*ASSIGNED TASK*:
In the records below, find the line that contains "L1: 150uH (+24V, LX) -> 150uH (LX, Y3)", then write out that line and each one after it exactly, up to and including the last.

*INPUT MATERIAL*:

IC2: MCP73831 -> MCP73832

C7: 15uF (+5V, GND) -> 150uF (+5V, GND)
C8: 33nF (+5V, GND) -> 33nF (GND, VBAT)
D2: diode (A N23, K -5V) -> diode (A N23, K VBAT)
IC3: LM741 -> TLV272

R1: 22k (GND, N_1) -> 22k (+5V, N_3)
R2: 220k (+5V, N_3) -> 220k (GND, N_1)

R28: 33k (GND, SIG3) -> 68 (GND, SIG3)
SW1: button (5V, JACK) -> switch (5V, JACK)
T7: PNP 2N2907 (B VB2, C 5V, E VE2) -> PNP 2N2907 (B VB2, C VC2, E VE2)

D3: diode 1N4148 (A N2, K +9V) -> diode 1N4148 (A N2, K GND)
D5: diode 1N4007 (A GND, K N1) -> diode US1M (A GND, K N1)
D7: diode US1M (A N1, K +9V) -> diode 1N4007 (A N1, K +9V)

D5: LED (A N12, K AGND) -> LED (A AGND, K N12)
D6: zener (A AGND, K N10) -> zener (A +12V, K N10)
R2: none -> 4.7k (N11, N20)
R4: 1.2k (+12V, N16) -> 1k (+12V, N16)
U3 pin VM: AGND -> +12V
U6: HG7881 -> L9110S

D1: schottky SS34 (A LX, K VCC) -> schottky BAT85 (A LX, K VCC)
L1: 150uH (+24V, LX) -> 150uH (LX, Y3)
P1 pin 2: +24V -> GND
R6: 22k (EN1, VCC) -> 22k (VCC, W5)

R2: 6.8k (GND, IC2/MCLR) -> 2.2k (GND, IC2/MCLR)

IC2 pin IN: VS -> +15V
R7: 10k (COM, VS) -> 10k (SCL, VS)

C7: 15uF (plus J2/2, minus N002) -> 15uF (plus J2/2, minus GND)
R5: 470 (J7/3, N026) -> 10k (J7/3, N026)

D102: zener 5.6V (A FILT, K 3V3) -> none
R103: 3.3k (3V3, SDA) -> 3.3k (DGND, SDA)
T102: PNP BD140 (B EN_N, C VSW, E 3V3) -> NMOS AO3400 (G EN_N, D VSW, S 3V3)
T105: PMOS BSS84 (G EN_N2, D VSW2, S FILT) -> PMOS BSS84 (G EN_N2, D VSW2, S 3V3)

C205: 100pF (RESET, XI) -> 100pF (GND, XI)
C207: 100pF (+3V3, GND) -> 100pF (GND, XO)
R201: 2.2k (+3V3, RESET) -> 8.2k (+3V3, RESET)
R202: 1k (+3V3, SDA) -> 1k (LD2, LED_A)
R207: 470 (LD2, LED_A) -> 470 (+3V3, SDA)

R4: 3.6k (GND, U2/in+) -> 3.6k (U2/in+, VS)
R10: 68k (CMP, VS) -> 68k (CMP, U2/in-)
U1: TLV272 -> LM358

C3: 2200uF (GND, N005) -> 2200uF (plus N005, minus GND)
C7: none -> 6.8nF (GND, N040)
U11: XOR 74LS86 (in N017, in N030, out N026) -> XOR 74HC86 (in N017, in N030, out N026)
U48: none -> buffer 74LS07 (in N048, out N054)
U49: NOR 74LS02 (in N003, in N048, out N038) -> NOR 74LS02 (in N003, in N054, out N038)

*RESPONSE TO THE TASK*:
L1: 150uH (+24V, LX) -> 150uH (LX, Y3)
P1 pin 2: +24V -> GND
R6: 22k (EN1, VCC) -> 22k (VCC, W5)

R2: 6.8k (GND, IC2/MCLR) -> 2.2k (GND, IC2/MCLR)

IC2 pin IN: VS -> +15V
R7: 10k (COM, VS) -> 10k (SCL, VS)

C7: 15uF (plus J2/2, minus N002) -> 15uF (plus J2/2, minus GND)
R5: 470 (J7/3, N026) -> 10k (J7/3, N026)

D102: zener 5.6V (A FILT, K 3V3) -> none
R103: 3.3k (3V3, SDA) -> 3.3k (DGND, SDA)
T102: PNP BD140 (B EN_N, C VSW, E 3V3) -> NMOS AO3400 (G EN_N, D VSW, S 3V3)
T105: PMOS BSS84 (G EN_N2, D VSW2, S FILT) -> PMOS BSS84 (G EN_N2, D VSW2, S 3V3)

C205: 100pF (RESET, XI) -> 100pF (GND, XI)
C207: 100pF (+3V3, GND) -> 100pF (GND, XO)
R201: 2.2k (+3V3, RESET) -> 8.2k (+3V3, RESET)
R202: 1k (+3V3, SDA) -> 1k (LD2, LED_A)
R207: 470 (LD2, LED_A) -> 470 (+3V3, SDA)

R4: 3.6k (GND, U2/in+) -> 3.6k (U2/in+, VS)
R10: 68k (CMP, VS) -> 68k (CMP, U2/in-)
U1: TLV272 -> LM358

C3: 2200uF (GND, N005) -> 2200uF (plus N005, minus GND)
C7: none -> 6.8nF (GND, N040)
U11: XOR 74LS86 (in N017, in N030, out N026) -> XOR 74HC86 (in N017, in N030, out N026)
U48: none -> buffer 74LS07 (in N048, out N054)
U49: NOR 74LS02 (in N003, in N048, out N038) -> NOR 74LS02 (in N003, in N054, out N038)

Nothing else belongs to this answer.